Start of Data segment
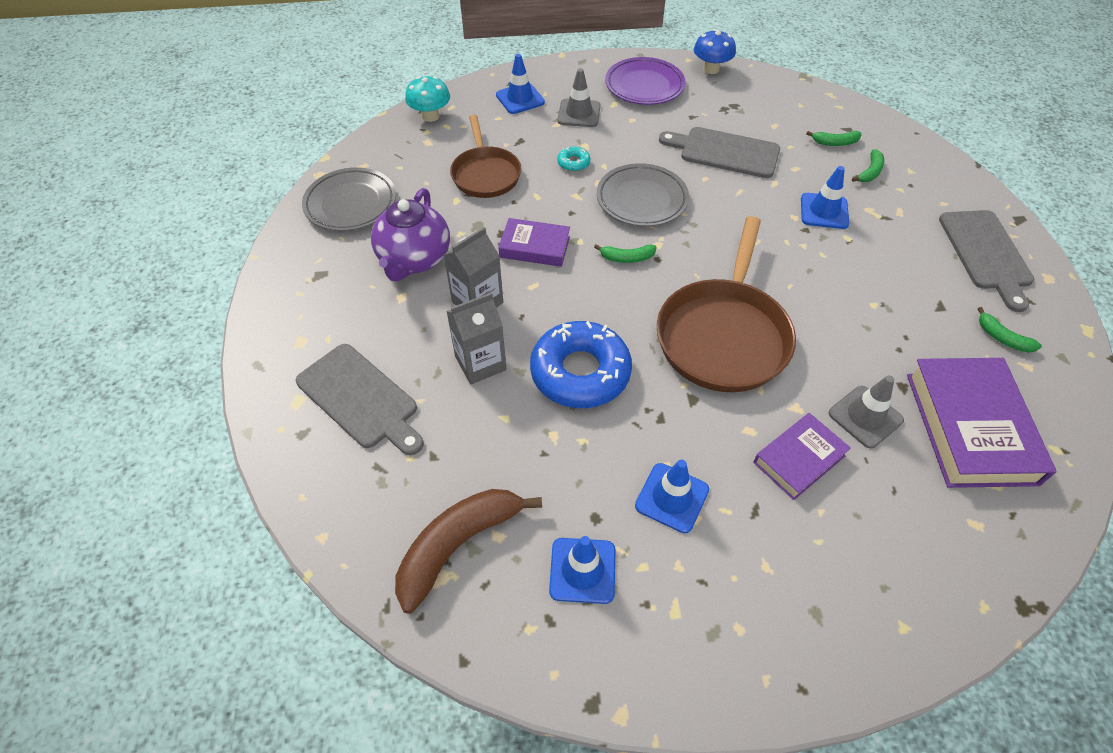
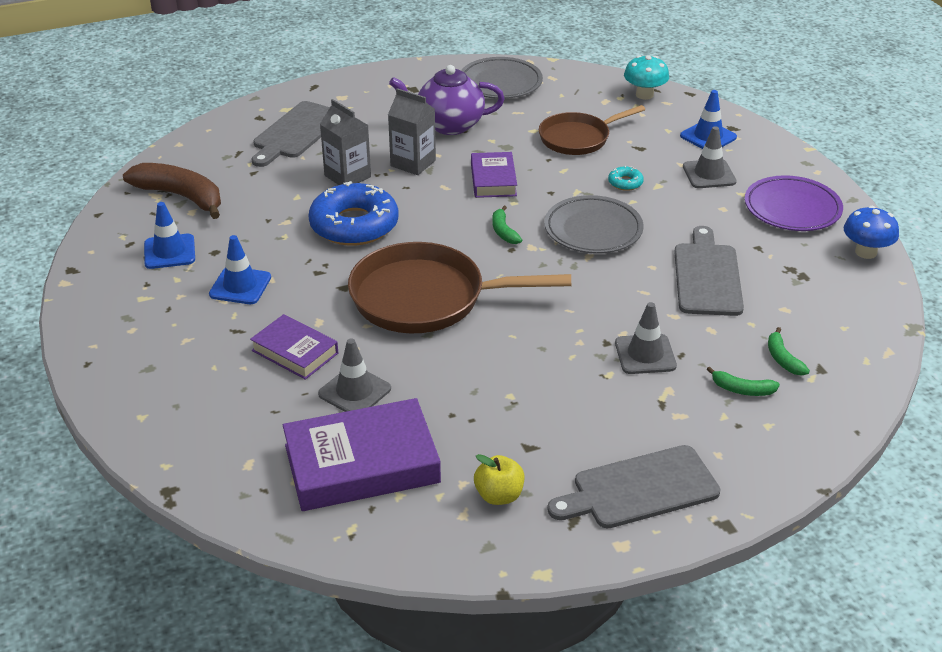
camera: 75 degrees right, 15 degrees down
(824, 211) = (645, 354): blue traffic cone -> grey traffic cone
(1002, 338) = (499, 495): green banana -> yellow apple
End of Data segment
Work order: Produce an exact copy of every line above, with the images left out.

Solution to this task:
camera: 75 degrees right, 15 degrees down
(824, 211) = (645, 354): blue traffic cone -> grey traffic cone
(1002, 338) = (499, 495): green banana -> yellow apple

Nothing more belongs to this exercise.